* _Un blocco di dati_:
* * * * * * *
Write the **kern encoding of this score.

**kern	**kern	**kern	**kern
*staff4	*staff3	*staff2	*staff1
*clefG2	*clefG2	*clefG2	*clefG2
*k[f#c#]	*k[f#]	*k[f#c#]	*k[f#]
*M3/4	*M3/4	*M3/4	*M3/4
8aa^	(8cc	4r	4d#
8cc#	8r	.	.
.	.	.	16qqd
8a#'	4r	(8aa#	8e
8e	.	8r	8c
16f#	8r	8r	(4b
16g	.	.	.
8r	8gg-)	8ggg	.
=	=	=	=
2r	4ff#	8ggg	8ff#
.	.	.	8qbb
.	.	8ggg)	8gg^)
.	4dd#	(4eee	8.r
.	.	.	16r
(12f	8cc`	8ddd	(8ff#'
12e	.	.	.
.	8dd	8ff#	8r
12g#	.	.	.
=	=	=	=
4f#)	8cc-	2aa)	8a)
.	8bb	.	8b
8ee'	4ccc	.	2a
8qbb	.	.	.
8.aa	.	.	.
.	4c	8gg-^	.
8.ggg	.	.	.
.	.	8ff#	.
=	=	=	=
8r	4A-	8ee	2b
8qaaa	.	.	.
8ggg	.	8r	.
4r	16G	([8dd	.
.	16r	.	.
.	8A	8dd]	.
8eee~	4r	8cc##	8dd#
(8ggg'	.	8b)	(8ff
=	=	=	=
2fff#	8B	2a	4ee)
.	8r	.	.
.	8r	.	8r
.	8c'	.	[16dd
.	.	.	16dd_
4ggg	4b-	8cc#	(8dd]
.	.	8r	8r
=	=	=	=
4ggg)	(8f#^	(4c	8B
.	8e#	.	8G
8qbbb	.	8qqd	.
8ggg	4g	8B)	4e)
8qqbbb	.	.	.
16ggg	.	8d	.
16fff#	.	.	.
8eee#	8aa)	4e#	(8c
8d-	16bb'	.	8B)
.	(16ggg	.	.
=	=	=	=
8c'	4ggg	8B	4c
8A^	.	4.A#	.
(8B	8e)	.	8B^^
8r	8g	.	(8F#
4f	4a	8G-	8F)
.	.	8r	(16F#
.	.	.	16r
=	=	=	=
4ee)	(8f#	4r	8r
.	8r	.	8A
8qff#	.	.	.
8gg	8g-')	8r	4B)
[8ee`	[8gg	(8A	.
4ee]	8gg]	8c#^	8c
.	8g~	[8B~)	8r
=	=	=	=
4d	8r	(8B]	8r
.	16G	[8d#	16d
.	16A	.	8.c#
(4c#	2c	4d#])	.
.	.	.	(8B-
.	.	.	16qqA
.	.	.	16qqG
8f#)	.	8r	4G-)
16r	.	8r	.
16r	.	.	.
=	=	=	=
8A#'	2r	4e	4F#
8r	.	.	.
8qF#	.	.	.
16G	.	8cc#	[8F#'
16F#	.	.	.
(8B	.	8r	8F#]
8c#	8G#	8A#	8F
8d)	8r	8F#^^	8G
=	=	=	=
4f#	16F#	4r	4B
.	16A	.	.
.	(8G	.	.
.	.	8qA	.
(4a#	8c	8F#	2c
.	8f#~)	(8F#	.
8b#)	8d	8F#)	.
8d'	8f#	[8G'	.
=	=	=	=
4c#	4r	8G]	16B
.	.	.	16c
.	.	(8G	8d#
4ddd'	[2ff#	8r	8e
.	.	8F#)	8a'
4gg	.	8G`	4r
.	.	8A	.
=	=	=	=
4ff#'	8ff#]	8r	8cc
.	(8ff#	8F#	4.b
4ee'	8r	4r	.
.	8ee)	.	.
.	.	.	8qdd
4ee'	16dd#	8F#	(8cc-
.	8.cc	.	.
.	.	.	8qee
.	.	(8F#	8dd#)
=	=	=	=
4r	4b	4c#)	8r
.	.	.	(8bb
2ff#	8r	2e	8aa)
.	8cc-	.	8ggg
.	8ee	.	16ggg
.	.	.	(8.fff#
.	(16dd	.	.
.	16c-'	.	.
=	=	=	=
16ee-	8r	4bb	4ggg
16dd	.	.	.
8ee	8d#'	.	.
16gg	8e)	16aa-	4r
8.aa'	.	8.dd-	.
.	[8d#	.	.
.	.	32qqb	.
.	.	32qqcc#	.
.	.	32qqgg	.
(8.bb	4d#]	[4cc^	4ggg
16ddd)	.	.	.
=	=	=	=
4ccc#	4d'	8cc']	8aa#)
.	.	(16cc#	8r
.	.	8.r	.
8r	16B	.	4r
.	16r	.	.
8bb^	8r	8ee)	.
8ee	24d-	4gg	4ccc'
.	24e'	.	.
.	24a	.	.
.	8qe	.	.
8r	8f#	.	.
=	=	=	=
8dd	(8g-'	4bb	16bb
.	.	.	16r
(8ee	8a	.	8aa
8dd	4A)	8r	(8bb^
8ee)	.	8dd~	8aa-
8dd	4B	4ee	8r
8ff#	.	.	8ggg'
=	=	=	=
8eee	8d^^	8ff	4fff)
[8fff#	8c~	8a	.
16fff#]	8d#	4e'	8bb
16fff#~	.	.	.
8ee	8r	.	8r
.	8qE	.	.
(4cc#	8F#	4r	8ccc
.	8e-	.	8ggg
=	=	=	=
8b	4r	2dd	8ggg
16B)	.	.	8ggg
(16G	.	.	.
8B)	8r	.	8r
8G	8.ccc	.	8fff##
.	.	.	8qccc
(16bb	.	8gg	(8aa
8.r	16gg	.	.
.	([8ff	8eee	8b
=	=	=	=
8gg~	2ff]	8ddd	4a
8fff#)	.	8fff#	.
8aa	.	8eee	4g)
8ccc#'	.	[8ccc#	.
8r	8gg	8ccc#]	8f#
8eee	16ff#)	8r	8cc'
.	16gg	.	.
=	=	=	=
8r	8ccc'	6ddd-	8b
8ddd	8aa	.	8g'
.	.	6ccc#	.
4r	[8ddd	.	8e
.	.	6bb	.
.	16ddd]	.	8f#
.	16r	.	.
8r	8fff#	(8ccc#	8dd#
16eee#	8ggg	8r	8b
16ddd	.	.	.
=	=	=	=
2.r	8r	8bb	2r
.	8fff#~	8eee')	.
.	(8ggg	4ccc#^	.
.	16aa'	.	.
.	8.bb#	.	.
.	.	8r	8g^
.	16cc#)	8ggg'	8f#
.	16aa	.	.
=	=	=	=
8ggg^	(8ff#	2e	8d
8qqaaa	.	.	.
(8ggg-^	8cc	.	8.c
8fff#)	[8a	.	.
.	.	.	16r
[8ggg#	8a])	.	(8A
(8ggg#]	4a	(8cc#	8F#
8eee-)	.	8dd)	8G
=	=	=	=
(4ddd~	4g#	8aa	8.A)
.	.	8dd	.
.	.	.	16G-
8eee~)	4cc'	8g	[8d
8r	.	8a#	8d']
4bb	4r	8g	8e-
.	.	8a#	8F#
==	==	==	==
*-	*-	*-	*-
* * * * * * *
* _Problema da svolgere_: Raccogli, per favore, tutte le righe dell'elenco qui sopra che contengono la stringa "kern". Conta la differenza tra maiuscole e minuscole.

* _Risposta completa_:
Write the **kern encoding of this score.
**kern	**kern	**kern	**kern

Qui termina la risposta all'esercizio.